══ Dataset excerpts

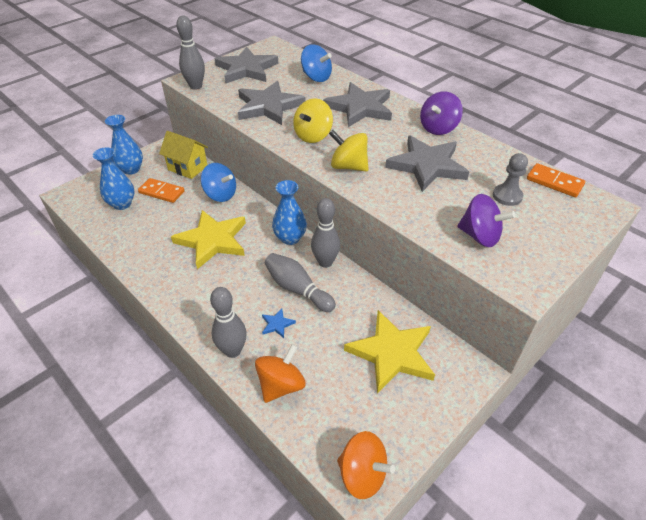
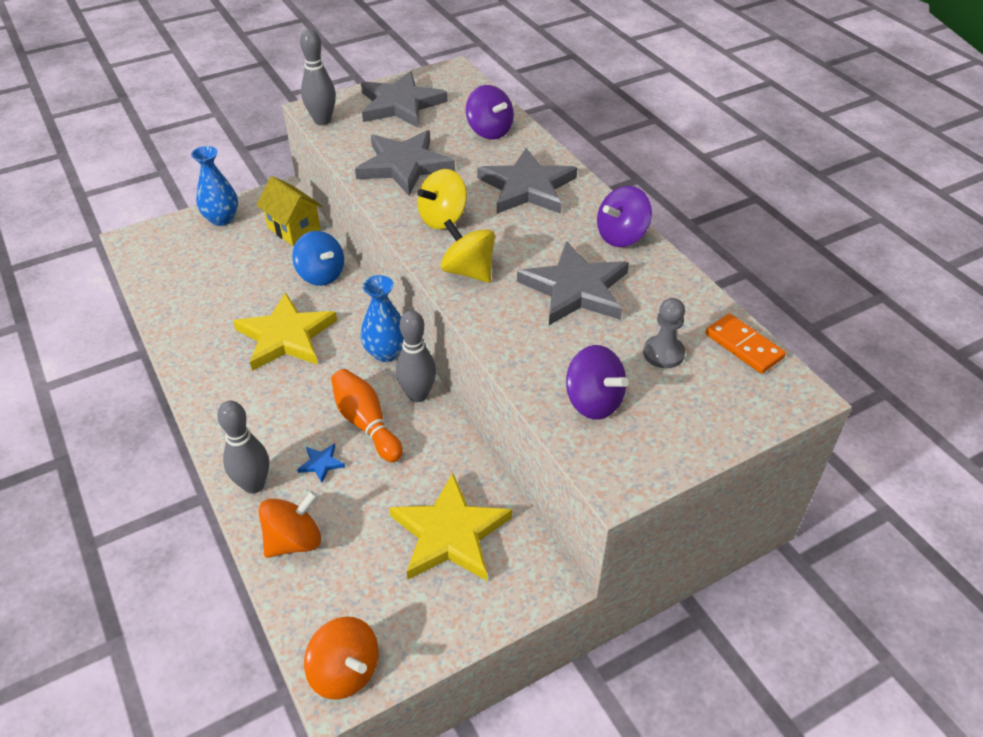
camera: 15 degrees right, 0 degrees up
(122, 204) = (193, 265): blue vase -> none
(161, 192) = (248, 258): orange domino -> none
(297, 289) = (366, 423): grey bowling pin -> orange bowling pin
(316, 77) = (489, 131): blue spinning top -> purple spinning top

════

● **What this task involves**
All lines from the one with "(161, 192) = (248, 258): orange" onward to the end of the records above should be repeated exactly, and only those lines.

● **Exercise answer**
(161, 192) = (248, 258): orange domino -> none
(297, 289) = (366, 423): grey bowling pin -> orange bowling pin
(316, 77) = (489, 131): blue spinning top -> purple spinning top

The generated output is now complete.